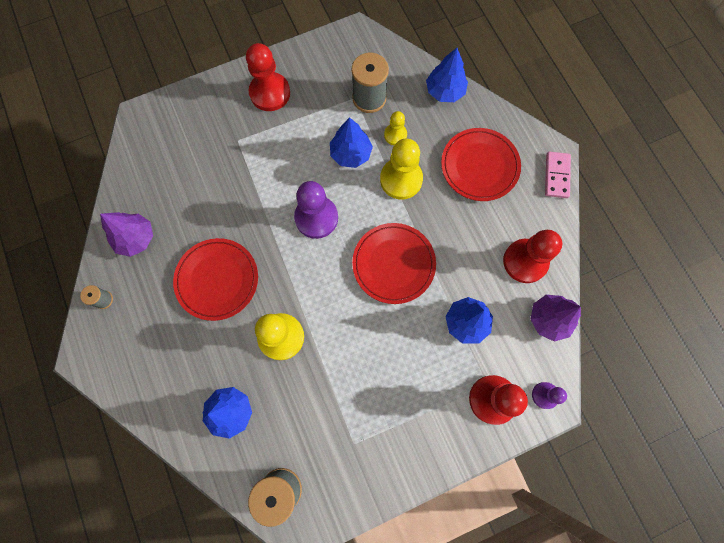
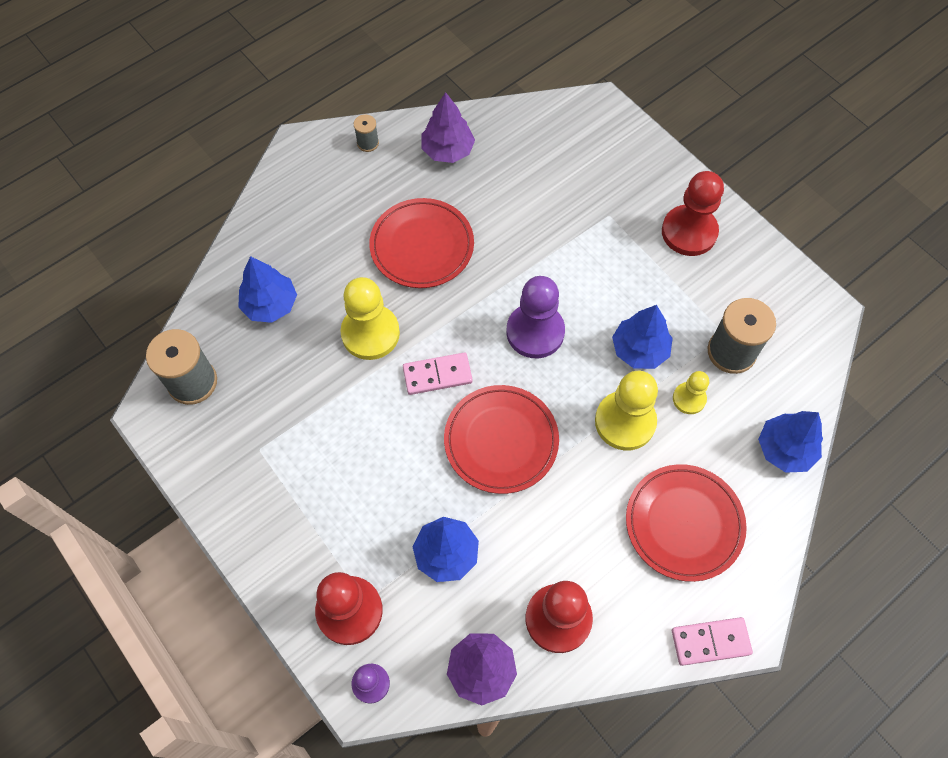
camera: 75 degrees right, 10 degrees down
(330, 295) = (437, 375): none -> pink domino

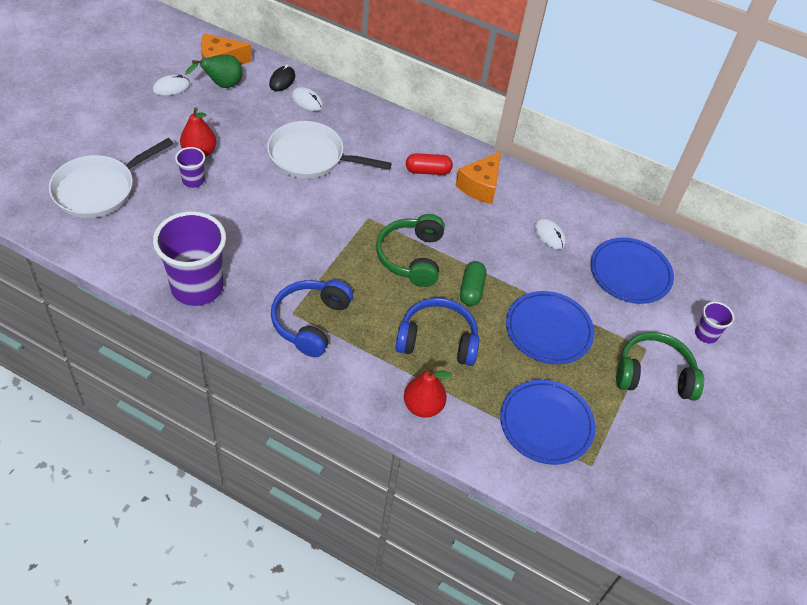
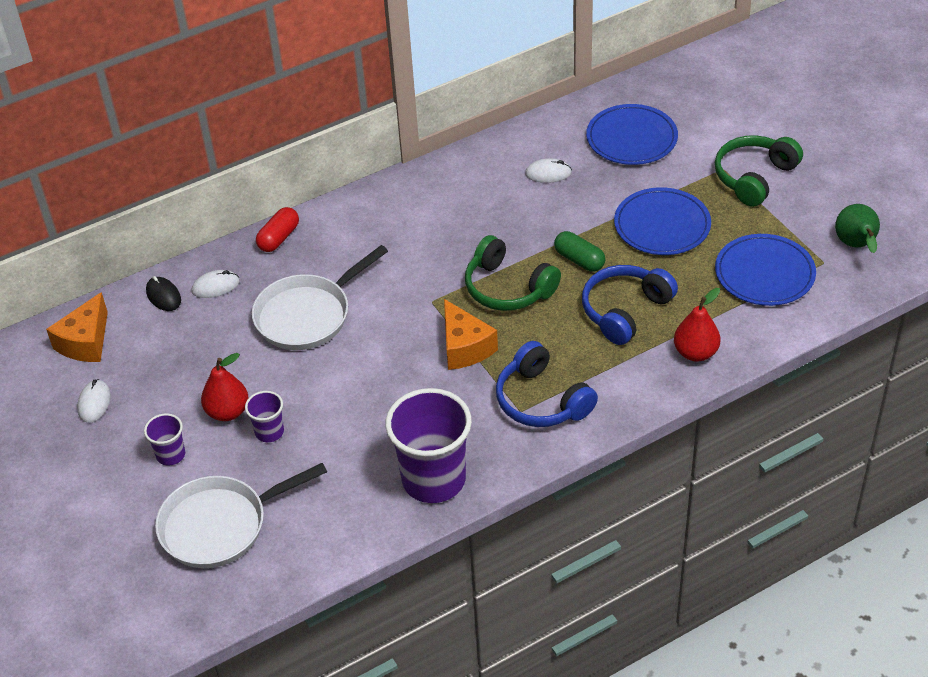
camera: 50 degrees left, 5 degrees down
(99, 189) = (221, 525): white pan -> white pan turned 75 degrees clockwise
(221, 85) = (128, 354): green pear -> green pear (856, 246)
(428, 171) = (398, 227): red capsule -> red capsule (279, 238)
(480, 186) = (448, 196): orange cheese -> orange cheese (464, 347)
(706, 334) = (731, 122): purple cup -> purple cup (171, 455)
● ● ● ●
## [HOW TO COMPLETE THIS TASK]
A single number is expected: how many lines of the data hold the string "camera".

## [TASK RESULT]
2